Object change descriptions =>
-*-*-
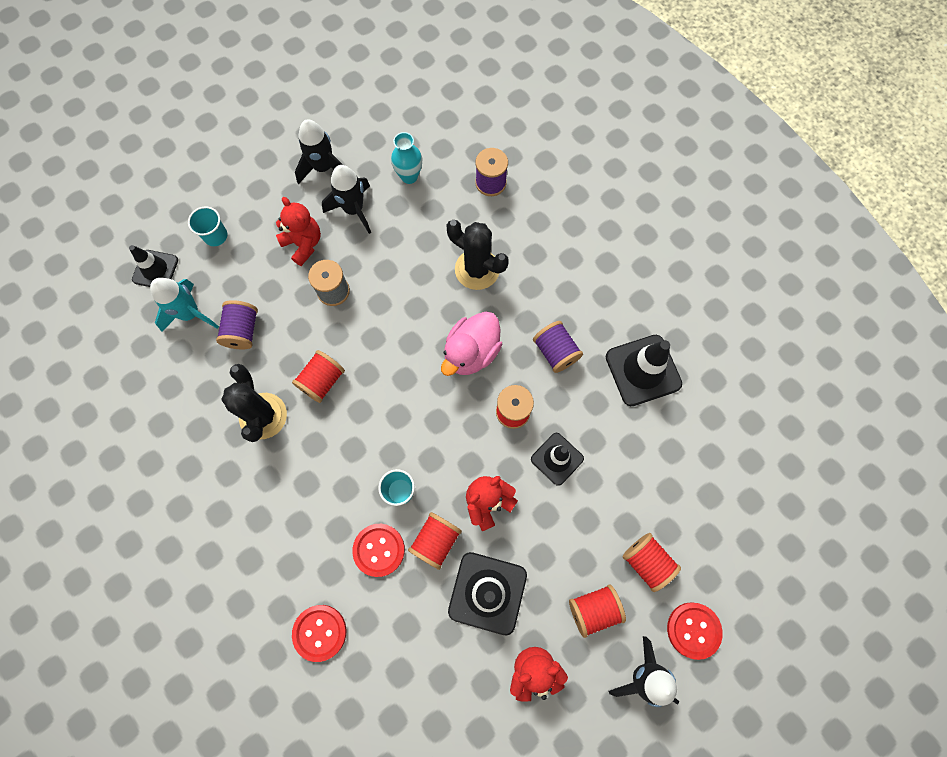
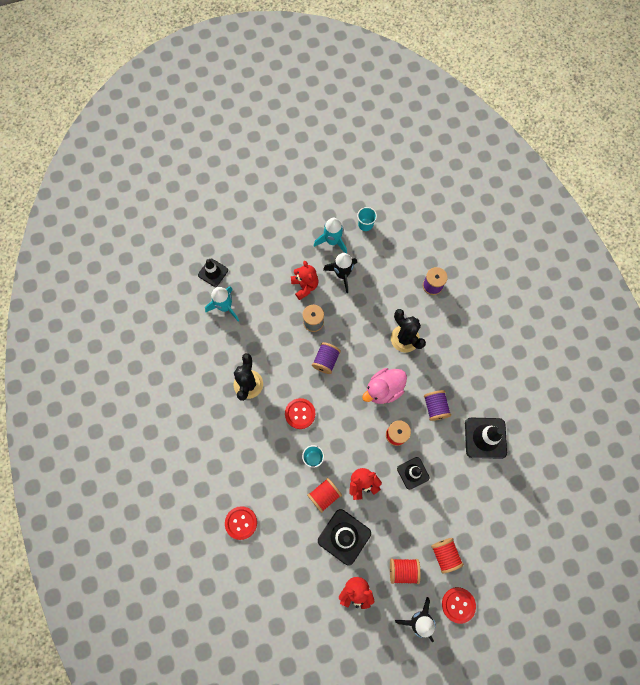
camera: 20 degrees right, 0 degrees up
(215, 236) = (254, 263): turquoise cup -> turquoise cup (365, 224)
(242, 331) = (252, 328): purple spool -> purple spool (326, 360)
(322, 381) = (289, 375): red spool -> none
(323, 168) = (332, 241): black rocket -> turquoise rocket
(379, 550) = (289, 488): red button -> red button (300, 413)
(409, 176) = (383, 264): turquoise vase -> none

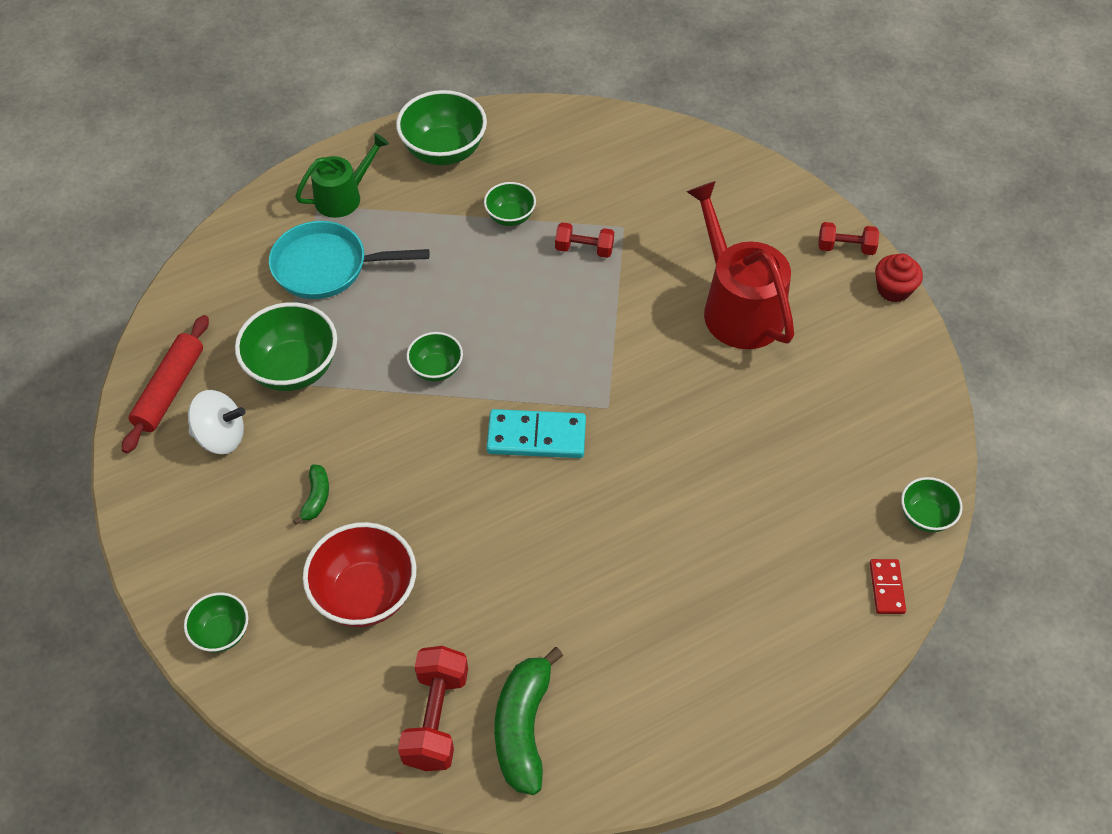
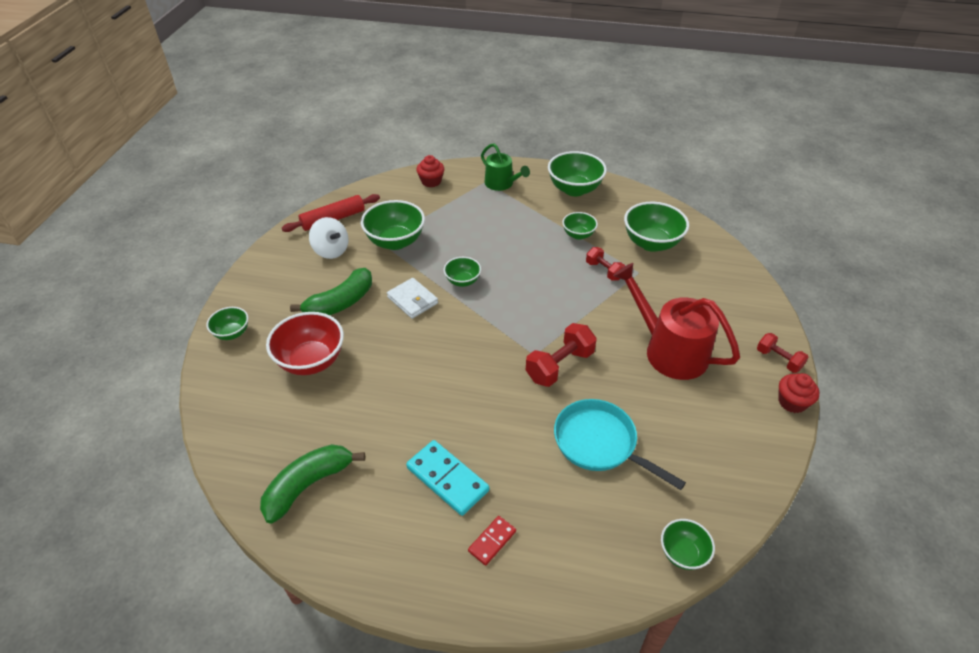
camera: 40 degrees right, 10 degrees down
(244, 249) = (431, 181): none -> red cupcake
(316, 498) = (340, 302): green banana -> green banana, size x2.00
(327, 266) = (460, 208): turquoise pan -> turquoise pan (599, 443)
(343, 197) = (501, 184): green watering can -> green watering can turned 45 degrees clockwise
(402, 434) = (412, 300): none -> white wallet
(436, 718) = (274, 445): red dumbbell -> red dumbbell (559, 366)
(536, 437) = (478, 344): turquoise domino -> turquoise domino (447, 479)
(602, 177) = (651, 243): none -> green bowl
(738, 307) = (669, 350): red watering can -> red watering can turned 60 degrees counterclockwise
(886, 588) = (608, 578): red domino -> red domino (492, 541)

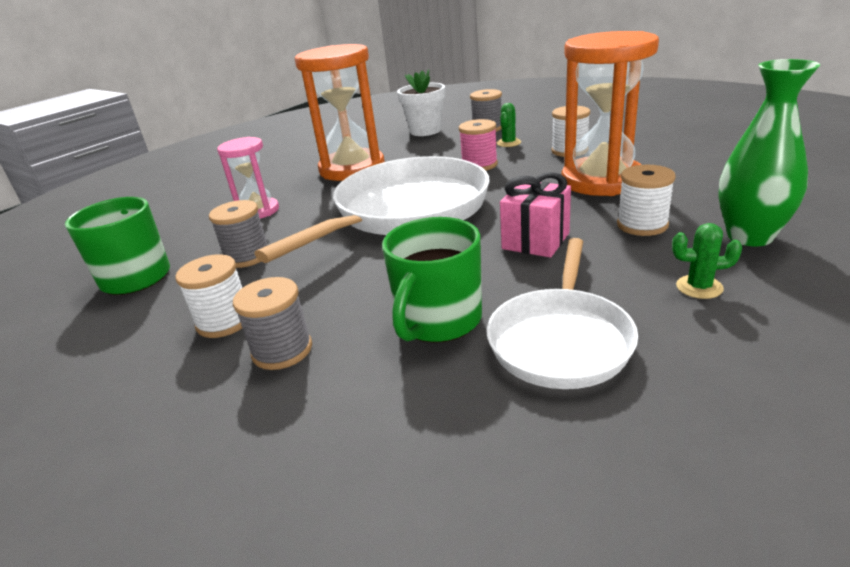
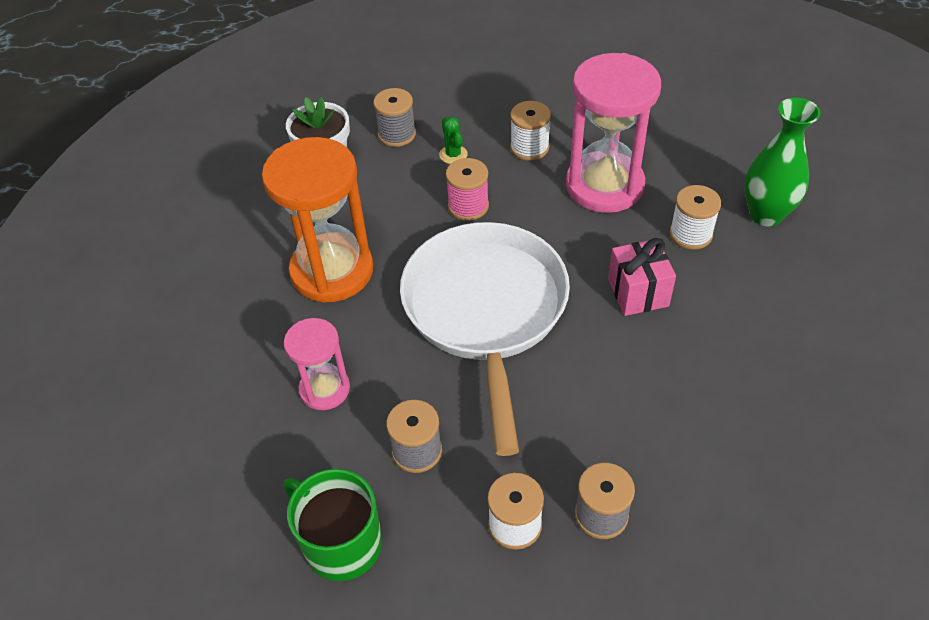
camera: 45 degrees left, 20 degrees up
(438, 321) = (669, 416): green mug -> none
(561, 339) = (757, 383): white pan -> none
(601, 180) = (604, 185): orange hourglass -> pink hourglass
(699, 287) = (783, 286): green cactus -> none

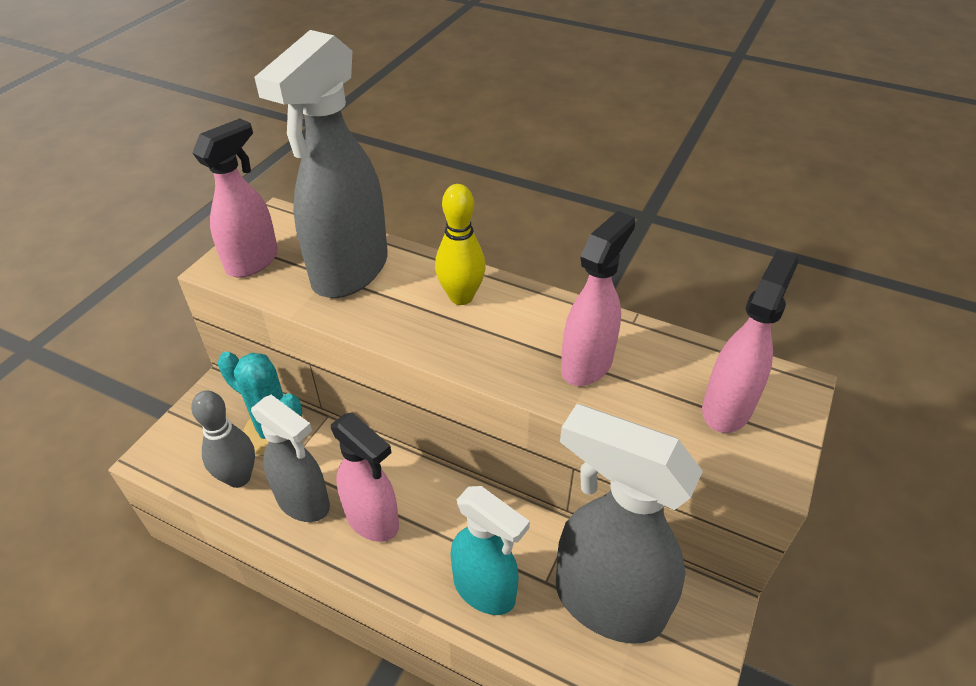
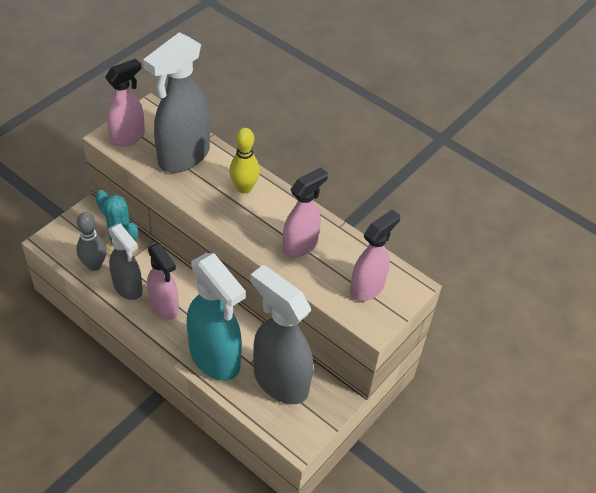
camera: 10 degrees right, 5 degrees up
(485, 590) = (215, 358): turquoise spray bottle -> turquoise spray bottle, size x1.61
-*-*-
The records above need to be restated word for word, with the pictures left out.

YOUR SOLUTION =>
camera: 20 degrees right, 0 degrees up
(215, 236) = (254, 263): turquoise cup -> turquoise cup (365, 224)
(242, 331) = (252, 328): purple spool -> purple spool (326, 360)
(322, 381) = (289, 375): red spool -> none
(323, 168) = (332, 241): black rocket -> turquoise rocket
(379, 550) = (289, 488): red button -> red button (300, 413)
(409, 176) = (383, 264): turquoise vase -> none

camera: 40 degrees right, 10 degrees down
(244, 249) = (431, 181): none -> red cupcake
(316, 498) = (340, 302): green banana -> green banana, size x2.00
(327, 266) = (460, 208): turquoise pan -> turquoise pan (599, 443)
(343, 197) = (501, 184): green watering can -> green watering can turned 45 degrees clockwise
(402, 434) = (412, 300): none -> white wallet
(436, 718) = (274, 445): red dumbbell -> red dumbbell (559, 366)
(536, 437) = (478, 344): turquoise domino -> turquoise domino (447, 479)
(602, 177) = (651, 243): none -> green bowl
(738, 307) = (669, 350): red watering can -> red watering can turned 60 degrees counterclockwise
(886, 588) = (608, 578): red domino -> red domino (492, 541)

camera: 45 degrees left, 20 degrees up
(438, 321) = (669, 416): green mug -> none
(561, 339) = (757, 383): white pan -> none
(601, 180) = (604, 185): orange hourglass -> pink hourglass
(699, 287) = (783, 286): green cactus -> none

camera: 10 degrees right, 5 degrees up
(485, 590) = (215, 358): turquoise spray bottle -> turquoise spray bottle, size x1.61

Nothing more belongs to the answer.